* Task objective: Go over the entries below line by line, copying each one that contains the word "purple".

Data extracts section start

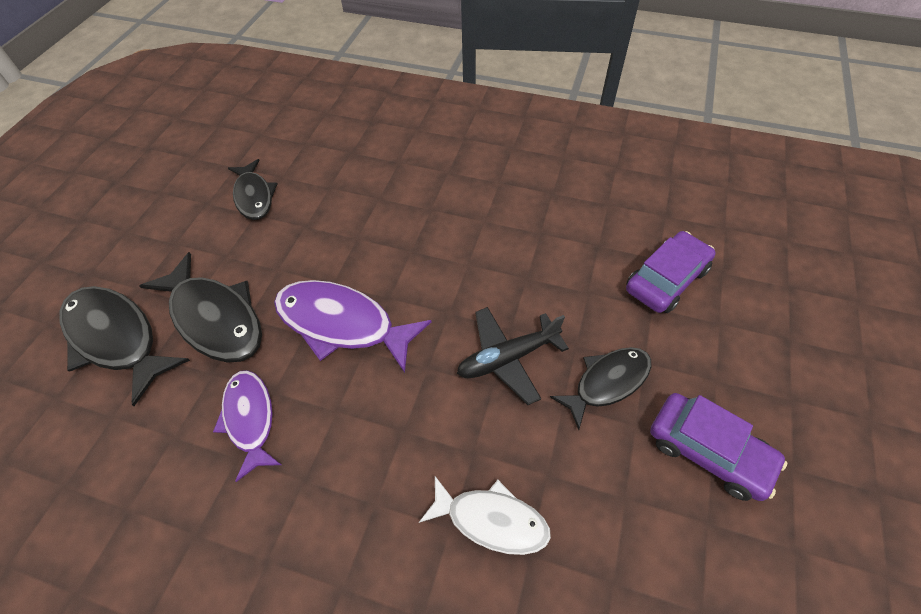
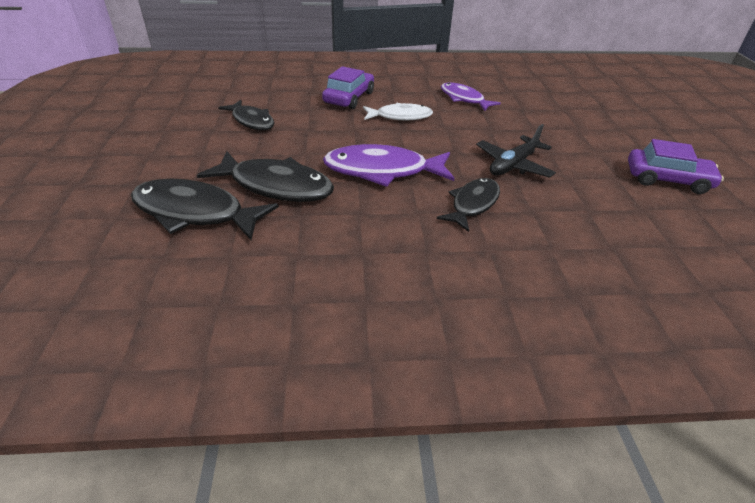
camera: 25 degrees left, 15 degrees down
(250, 419) = (354, 230): purple fish -> purple fish (464, 99)
(491, 520) = (574, 238): white fish -> white fish (400, 116)
(607, 382) = (584, 163): black fish -> black fish (473, 204)
(666, 280) = (575, 116): purple car -> purple car (349, 98)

Data extracts section end

* Response area:
(250, 419) = (354, 230): purple fish -> purple fish (464, 99)
(666, 280) = (575, 116): purple car -> purple car (349, 98)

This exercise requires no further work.